AIM OF THE TASK:
Two lines mark the range in the entries below: the one holding "RGB3 pin R: none -> D6" and the one holding "RELAY2: SSR-2CH -> 12V-2CH". Set down those two and all lines between them, exactly.

(Beginning of EXERCISE MATERIALS)

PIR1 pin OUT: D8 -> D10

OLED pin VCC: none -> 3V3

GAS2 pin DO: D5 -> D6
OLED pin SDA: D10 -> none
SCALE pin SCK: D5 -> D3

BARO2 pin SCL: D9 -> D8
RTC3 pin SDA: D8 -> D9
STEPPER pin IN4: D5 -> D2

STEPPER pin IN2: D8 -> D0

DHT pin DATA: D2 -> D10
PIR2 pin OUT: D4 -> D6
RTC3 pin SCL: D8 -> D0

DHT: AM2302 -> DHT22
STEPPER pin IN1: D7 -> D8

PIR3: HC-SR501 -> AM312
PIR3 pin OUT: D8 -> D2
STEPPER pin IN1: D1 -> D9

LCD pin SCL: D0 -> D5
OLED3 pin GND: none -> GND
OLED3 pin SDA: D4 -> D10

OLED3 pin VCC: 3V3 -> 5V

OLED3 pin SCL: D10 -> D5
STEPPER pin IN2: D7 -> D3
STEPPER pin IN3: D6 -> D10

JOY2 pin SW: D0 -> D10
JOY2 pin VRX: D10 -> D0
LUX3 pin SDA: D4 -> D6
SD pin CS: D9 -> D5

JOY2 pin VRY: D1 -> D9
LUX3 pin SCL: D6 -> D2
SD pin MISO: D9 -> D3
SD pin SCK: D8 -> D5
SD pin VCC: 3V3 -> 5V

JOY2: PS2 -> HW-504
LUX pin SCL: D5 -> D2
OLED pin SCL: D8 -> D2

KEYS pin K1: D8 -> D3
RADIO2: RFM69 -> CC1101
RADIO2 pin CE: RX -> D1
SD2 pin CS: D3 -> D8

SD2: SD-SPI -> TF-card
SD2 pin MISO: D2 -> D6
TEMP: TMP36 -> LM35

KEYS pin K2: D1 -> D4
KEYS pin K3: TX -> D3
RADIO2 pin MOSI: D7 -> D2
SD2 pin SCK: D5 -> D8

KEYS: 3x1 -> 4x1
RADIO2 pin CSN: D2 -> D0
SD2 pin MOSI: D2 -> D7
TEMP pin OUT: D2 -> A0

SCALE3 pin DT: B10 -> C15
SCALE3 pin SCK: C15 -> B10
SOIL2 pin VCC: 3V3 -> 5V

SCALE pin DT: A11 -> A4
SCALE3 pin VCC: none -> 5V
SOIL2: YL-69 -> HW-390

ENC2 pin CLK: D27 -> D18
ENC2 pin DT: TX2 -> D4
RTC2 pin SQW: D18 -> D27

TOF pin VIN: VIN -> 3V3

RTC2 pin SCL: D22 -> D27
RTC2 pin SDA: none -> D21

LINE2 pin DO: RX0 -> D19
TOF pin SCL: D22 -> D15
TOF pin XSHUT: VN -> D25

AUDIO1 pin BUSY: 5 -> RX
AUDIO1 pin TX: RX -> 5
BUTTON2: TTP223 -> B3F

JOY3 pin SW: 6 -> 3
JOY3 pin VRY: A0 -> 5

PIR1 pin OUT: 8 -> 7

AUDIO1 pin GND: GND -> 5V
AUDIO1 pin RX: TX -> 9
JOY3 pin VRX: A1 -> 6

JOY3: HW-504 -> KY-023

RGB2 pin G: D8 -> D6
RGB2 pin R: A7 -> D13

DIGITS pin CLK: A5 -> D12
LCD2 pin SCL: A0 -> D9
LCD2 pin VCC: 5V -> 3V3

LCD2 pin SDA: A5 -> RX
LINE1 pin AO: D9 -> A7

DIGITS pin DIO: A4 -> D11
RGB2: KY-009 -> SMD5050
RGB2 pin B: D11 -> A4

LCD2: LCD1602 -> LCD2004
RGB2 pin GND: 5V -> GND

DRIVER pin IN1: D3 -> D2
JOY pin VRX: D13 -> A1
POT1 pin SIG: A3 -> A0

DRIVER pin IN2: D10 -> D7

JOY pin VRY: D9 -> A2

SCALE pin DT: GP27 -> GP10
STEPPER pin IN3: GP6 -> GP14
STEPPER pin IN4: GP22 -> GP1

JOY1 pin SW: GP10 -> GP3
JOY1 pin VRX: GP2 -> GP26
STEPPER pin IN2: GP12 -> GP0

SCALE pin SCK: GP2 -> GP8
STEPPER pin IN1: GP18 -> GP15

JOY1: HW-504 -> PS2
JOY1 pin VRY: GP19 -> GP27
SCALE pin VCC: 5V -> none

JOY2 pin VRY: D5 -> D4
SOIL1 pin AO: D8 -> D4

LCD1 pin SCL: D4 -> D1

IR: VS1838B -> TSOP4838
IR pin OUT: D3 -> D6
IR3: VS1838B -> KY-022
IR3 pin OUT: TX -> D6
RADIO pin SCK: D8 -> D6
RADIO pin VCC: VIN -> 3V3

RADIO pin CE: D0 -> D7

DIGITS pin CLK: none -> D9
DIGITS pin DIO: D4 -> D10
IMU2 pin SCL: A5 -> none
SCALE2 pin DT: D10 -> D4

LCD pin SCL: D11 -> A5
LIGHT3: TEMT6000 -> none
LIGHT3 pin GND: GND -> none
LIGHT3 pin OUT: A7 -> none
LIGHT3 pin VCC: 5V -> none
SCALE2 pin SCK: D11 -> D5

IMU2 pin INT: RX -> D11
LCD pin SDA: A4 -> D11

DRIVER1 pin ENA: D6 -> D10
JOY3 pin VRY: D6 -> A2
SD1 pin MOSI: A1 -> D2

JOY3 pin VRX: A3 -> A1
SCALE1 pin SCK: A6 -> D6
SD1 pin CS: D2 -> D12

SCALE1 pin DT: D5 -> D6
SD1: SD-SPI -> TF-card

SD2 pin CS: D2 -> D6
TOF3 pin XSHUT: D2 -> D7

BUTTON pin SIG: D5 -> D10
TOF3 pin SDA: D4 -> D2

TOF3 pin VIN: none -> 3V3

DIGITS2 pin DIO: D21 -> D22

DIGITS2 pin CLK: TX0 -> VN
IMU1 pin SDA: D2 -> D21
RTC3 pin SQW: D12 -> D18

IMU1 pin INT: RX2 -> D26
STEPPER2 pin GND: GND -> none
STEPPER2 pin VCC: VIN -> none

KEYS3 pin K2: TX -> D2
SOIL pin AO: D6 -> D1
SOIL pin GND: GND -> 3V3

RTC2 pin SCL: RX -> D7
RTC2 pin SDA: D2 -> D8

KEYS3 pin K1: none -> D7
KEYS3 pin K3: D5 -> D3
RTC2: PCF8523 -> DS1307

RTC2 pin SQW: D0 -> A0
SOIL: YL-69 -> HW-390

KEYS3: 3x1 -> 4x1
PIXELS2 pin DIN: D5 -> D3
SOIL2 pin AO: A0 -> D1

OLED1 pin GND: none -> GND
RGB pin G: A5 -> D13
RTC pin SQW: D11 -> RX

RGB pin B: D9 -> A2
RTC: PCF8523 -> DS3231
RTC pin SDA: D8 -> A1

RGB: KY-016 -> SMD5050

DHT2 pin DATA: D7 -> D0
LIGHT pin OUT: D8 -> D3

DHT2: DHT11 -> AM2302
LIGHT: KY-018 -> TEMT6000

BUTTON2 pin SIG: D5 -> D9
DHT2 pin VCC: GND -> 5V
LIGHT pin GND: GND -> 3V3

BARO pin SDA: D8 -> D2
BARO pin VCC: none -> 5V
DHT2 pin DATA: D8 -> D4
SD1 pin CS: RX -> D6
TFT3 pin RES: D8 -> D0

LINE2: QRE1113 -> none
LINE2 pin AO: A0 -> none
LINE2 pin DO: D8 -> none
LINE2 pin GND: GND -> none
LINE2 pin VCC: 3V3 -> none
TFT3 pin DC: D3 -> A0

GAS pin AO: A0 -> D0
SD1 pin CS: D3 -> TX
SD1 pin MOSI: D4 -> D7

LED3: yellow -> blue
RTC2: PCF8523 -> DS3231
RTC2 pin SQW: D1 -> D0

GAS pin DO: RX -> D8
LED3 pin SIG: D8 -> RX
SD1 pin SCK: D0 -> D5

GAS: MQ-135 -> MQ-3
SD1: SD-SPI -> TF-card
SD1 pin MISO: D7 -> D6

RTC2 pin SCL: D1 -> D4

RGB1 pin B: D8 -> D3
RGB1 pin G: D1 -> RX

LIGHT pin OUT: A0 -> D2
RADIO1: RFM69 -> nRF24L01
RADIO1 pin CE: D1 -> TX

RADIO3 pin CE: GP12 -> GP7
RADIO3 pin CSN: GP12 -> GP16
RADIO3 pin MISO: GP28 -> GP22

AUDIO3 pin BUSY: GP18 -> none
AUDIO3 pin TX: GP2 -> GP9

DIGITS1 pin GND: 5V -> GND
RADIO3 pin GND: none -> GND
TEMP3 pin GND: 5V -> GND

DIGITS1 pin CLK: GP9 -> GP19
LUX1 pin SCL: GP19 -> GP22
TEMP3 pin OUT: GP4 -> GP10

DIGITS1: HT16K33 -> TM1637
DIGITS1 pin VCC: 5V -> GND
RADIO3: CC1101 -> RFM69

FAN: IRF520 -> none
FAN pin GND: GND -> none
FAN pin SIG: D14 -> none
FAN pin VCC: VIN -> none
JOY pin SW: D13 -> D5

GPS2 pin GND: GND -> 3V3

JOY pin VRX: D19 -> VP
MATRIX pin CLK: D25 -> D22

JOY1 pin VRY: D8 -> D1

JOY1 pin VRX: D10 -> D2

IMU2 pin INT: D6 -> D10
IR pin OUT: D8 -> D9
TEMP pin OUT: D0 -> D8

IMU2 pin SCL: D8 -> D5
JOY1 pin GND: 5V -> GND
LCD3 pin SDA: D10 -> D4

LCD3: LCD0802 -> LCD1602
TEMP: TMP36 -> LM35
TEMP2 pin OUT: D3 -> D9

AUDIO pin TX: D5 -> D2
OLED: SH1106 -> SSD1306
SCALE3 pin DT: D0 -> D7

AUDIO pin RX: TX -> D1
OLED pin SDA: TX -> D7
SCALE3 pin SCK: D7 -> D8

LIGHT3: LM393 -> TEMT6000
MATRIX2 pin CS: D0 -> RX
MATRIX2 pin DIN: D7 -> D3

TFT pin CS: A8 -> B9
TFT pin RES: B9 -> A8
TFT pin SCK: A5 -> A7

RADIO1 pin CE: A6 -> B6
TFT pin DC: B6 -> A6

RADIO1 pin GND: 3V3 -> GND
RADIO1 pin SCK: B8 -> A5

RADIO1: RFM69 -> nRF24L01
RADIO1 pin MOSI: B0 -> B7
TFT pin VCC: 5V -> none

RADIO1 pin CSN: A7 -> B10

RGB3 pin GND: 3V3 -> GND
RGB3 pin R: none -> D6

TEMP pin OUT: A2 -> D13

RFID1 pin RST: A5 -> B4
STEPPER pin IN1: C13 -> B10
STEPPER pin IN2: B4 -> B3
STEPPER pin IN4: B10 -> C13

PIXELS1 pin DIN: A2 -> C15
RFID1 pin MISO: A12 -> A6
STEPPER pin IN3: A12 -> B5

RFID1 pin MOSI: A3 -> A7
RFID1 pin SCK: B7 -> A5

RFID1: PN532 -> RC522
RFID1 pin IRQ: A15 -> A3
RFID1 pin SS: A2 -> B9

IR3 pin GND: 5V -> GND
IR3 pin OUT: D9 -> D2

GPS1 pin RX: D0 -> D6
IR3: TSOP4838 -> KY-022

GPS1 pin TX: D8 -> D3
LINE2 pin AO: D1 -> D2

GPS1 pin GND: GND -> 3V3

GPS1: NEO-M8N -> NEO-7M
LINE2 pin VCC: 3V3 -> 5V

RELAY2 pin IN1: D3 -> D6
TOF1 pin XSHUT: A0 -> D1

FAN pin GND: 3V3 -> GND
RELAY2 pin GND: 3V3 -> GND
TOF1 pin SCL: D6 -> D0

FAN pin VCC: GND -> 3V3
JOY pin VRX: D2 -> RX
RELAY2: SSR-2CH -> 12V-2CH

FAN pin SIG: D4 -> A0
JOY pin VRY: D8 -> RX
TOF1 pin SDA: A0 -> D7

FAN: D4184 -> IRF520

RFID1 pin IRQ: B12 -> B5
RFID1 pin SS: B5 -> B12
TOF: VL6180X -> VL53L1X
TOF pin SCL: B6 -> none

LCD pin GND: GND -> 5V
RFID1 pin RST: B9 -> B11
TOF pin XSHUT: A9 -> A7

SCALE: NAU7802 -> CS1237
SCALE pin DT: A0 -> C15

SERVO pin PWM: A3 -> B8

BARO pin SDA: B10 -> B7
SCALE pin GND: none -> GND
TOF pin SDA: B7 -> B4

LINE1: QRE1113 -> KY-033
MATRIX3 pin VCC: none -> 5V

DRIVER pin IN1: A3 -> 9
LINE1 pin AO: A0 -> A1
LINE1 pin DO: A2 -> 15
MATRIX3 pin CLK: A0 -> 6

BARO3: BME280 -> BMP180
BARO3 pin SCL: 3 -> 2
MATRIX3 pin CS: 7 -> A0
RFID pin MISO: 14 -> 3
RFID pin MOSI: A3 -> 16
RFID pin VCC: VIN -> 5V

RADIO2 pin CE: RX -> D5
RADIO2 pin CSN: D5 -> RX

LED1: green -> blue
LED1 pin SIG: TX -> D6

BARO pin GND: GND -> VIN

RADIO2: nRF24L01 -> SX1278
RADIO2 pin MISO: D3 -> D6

(End of EXERCISE MATERIALS)

RESULT OF THIS EXERCISE:
RGB3 pin R: none -> D6

TEMP pin OUT: A2 -> D13

RFID1 pin RST: A5 -> B4
STEPPER pin IN1: C13 -> B10
STEPPER pin IN2: B4 -> B3
STEPPER pin IN4: B10 -> C13

PIXELS1 pin DIN: A2 -> C15
RFID1 pin MISO: A12 -> A6
STEPPER pin IN3: A12 -> B5

RFID1 pin MOSI: A3 -> A7
RFID1 pin SCK: B7 -> A5

RFID1: PN532 -> RC522
RFID1 pin IRQ: A15 -> A3
RFID1 pin SS: A2 -> B9

IR3 pin GND: 5V -> GND
IR3 pin OUT: D9 -> D2

GPS1 pin RX: D0 -> D6
IR3: TSOP4838 -> KY-022

GPS1 pin TX: D8 -> D3
LINE2 pin AO: D1 -> D2

GPS1 pin GND: GND -> 3V3

GPS1: NEO-M8N -> NEO-7M
LINE2 pin VCC: 3V3 -> 5V

RELAY2 pin IN1: D3 -> D6
TOF1 pin XSHUT: A0 -> D1

FAN pin GND: 3V3 -> GND
RELAY2 pin GND: 3V3 -> GND
TOF1 pin SCL: D6 -> D0

FAN pin VCC: GND -> 3V3
JOY pin VRX: D2 -> RX
RELAY2: SSR-2CH -> 12V-2CH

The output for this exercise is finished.